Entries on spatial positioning
** Start **

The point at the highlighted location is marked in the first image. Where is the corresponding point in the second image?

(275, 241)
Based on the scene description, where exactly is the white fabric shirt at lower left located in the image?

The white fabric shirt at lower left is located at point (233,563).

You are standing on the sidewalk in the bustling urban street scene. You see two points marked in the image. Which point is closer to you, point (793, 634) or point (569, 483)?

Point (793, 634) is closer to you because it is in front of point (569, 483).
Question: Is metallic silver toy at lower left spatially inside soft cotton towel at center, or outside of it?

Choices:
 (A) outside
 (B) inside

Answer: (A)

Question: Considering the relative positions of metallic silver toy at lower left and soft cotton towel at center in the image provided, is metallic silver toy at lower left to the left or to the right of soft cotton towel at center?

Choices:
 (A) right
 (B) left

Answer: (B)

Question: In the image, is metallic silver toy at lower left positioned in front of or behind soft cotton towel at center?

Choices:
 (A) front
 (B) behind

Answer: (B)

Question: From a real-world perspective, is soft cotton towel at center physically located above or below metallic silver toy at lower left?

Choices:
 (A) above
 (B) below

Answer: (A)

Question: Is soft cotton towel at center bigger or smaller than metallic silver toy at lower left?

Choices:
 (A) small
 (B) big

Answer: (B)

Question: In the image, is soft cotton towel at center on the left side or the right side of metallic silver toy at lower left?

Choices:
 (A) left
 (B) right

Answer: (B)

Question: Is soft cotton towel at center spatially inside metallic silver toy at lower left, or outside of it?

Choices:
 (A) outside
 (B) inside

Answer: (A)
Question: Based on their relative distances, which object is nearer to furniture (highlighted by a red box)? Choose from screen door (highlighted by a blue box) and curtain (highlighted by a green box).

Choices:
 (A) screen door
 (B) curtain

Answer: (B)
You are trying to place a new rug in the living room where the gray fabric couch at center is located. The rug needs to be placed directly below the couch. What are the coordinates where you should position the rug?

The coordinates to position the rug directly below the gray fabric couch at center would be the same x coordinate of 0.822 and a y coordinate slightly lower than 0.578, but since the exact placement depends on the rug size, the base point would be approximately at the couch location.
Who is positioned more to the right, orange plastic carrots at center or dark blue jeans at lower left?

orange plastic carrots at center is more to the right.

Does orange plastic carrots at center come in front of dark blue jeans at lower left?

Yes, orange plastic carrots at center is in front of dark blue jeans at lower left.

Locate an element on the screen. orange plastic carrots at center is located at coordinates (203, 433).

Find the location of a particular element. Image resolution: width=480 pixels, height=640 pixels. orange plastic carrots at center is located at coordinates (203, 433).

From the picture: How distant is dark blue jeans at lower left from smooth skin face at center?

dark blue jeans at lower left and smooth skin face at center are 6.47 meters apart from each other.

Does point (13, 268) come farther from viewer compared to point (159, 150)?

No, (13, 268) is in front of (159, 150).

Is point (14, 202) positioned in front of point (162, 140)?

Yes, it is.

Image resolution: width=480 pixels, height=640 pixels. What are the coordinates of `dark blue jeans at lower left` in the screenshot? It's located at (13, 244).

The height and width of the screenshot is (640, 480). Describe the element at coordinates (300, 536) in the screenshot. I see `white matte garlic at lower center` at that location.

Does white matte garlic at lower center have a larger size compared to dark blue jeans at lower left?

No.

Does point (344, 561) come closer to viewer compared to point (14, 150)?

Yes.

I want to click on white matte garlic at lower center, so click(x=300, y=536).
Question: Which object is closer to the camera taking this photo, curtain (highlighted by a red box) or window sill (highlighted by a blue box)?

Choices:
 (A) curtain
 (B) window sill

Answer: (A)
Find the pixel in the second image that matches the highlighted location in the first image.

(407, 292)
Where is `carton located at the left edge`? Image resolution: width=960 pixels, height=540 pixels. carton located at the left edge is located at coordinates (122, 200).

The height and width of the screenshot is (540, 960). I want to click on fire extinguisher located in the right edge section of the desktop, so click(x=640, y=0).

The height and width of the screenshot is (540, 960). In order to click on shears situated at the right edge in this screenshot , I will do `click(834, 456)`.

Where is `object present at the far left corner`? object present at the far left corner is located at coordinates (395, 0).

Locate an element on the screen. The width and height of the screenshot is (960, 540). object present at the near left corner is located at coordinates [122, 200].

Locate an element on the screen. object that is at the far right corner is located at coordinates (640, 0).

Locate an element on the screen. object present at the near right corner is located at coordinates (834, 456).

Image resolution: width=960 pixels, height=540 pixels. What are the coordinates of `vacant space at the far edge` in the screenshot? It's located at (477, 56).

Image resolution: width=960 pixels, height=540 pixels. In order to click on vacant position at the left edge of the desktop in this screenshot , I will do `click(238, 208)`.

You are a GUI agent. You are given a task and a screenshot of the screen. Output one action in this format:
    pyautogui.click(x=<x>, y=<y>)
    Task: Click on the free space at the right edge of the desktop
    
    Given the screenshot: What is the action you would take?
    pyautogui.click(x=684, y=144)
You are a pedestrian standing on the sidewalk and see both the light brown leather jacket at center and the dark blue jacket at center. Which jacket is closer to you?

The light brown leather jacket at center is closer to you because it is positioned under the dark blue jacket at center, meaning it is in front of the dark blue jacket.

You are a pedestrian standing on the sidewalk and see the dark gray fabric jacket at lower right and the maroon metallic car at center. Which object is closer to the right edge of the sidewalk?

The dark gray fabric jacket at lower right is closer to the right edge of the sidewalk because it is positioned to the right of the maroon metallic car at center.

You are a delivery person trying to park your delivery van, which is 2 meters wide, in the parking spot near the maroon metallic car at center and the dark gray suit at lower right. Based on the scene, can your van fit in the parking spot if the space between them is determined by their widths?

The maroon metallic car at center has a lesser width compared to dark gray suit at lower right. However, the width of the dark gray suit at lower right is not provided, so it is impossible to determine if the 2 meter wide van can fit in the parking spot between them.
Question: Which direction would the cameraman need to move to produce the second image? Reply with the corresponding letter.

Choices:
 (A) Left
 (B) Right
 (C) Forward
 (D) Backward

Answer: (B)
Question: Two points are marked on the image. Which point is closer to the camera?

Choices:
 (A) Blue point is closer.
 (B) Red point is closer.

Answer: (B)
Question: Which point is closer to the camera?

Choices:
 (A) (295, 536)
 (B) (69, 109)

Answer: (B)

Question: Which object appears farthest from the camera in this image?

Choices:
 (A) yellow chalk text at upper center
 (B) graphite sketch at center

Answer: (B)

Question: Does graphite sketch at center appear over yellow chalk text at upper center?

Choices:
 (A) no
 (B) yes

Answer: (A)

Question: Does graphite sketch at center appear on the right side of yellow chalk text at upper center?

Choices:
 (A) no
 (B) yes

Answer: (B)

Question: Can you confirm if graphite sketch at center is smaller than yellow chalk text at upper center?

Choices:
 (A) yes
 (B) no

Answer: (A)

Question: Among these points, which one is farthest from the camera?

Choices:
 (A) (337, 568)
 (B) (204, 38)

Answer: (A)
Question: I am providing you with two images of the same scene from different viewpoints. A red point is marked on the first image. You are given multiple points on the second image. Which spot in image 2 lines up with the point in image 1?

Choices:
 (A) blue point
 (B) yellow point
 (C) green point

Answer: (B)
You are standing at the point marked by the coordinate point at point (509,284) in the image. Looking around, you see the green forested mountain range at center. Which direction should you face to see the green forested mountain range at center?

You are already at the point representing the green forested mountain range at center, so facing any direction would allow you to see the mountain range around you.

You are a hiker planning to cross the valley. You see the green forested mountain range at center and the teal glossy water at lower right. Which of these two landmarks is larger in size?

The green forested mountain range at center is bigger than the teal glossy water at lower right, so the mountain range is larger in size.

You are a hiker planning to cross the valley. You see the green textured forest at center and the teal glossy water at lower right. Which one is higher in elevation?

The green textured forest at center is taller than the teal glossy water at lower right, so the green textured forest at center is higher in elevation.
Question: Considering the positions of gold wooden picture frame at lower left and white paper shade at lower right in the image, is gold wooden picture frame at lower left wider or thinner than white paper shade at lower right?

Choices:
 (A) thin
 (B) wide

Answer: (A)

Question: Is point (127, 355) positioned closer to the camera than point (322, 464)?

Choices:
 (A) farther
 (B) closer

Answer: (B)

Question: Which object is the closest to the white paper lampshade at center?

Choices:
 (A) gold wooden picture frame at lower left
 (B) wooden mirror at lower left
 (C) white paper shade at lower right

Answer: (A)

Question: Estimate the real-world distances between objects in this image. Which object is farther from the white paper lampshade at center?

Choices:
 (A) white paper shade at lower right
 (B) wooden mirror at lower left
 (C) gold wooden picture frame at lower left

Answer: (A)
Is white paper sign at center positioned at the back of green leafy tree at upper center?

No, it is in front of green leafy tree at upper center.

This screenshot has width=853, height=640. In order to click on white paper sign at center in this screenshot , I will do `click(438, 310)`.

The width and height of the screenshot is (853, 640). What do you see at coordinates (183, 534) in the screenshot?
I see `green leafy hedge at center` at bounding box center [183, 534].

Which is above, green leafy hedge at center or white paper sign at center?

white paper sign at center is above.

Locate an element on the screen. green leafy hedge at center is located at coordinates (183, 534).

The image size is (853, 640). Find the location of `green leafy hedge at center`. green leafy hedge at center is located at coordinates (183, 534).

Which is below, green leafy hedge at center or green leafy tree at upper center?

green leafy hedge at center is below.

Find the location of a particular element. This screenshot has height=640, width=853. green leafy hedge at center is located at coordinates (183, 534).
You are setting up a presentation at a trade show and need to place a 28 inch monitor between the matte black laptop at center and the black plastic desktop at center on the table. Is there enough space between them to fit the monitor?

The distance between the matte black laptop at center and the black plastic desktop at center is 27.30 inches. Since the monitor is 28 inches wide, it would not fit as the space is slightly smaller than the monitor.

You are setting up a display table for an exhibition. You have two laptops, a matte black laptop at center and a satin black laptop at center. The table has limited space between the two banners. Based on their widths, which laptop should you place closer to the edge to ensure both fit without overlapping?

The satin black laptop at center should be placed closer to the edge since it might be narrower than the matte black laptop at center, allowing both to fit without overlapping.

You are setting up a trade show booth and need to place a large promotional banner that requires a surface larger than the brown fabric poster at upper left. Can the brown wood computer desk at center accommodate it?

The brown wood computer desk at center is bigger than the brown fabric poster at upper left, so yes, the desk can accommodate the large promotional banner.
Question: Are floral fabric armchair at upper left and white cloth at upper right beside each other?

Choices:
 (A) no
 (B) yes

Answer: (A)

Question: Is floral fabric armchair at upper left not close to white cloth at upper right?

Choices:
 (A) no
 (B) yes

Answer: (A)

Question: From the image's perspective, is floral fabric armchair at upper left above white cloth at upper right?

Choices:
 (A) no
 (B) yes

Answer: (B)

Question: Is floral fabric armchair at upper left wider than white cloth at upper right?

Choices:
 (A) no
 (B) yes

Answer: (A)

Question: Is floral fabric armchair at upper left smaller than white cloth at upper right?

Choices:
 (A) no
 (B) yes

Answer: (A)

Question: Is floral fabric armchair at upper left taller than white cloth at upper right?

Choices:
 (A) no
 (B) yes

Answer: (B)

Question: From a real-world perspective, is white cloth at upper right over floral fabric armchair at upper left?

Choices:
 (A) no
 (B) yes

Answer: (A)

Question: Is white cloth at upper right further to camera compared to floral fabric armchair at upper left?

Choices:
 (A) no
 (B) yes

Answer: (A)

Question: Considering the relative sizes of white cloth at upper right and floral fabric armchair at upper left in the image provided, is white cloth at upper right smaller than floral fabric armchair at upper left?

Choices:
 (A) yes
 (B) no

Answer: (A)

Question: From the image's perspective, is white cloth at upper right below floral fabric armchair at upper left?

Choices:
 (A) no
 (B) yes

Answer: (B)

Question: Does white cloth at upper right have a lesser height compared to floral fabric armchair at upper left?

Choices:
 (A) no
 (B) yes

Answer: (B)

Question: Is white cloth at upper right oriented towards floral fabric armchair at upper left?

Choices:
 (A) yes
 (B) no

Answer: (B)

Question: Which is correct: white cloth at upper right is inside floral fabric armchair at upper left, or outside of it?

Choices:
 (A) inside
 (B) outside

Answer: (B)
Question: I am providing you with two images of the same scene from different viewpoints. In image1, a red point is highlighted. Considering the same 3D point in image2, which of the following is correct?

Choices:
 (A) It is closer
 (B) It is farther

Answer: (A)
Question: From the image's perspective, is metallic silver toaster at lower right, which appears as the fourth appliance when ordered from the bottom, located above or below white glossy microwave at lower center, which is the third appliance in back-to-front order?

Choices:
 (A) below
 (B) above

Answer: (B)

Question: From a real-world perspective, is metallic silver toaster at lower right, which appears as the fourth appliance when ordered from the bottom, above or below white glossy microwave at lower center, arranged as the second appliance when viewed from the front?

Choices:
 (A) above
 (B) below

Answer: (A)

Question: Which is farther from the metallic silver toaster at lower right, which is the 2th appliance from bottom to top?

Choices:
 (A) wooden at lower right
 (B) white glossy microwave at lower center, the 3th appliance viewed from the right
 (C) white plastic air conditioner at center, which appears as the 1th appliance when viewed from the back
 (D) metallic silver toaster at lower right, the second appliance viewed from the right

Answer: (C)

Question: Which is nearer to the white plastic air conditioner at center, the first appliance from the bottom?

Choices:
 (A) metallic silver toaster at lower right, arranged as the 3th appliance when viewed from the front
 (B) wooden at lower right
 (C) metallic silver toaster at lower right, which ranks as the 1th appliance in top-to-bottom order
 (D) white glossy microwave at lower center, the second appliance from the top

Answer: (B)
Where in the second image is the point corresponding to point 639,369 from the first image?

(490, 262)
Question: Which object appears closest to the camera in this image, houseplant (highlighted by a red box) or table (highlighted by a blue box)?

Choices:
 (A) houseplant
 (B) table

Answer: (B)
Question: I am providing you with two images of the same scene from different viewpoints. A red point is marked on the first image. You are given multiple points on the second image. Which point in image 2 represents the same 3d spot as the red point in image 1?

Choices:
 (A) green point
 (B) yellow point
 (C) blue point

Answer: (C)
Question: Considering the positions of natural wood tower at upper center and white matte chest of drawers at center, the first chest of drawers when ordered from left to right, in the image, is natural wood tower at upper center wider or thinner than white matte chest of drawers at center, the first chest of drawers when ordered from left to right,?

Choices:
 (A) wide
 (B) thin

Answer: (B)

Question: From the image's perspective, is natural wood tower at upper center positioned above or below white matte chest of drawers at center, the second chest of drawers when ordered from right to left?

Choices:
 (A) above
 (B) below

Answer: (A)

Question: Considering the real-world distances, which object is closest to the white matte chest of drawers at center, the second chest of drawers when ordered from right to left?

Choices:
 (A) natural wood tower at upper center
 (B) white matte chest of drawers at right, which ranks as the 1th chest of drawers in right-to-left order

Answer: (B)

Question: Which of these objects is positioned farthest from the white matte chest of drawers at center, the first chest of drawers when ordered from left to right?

** End **

Begin at the line that has "Locate an element on the screen. object that" and stop after the line that has "You are a pedestrian standing on the sidewalk and see the". Give those lines again with "pedestrian" swapped for "shopper" and nothing else changed.

EXERCISE RESPONSE
Locate an element on the screen. object that is at the far right corner is located at coordinates (640, 0).

Locate an element on the screen. object present at the near right corner is located at coordinates (834, 456).

Image resolution: width=960 pixels, height=540 pixels. What are the coordinates of `vacant space at the far edge` in the screenshot? It's located at (477, 56).

Image resolution: width=960 pixels, height=540 pixels. In order to click on vacant position at the left edge of the desktop in this screenshot , I will do `click(238, 208)`.

You are a GUI agent. You are given a task and a screenshot of the screen. Output one action in this format:
    pyautogui.click(x=<x>, y=<y>)
    Task: Click on the free space at the right edge of the desktop
    
    Given the screenshot: What is the action you would take?
    pyautogui.click(x=684, y=144)
You are a shopper standing on the sidewalk and see both the light brown leather jacket at center and the dark blue jacket at center. Which jacket is closer to you?

The light brown leather jacket at center is closer to you because it is positioned under the dark blue jacket at center, meaning it is in front of the dark blue jacket.

You are a shopper standing on the sidewalk and see the dark gray fabric jacket at lower right and the maroon metallic car at center. Which object is closer to the right edge of the sidewalk?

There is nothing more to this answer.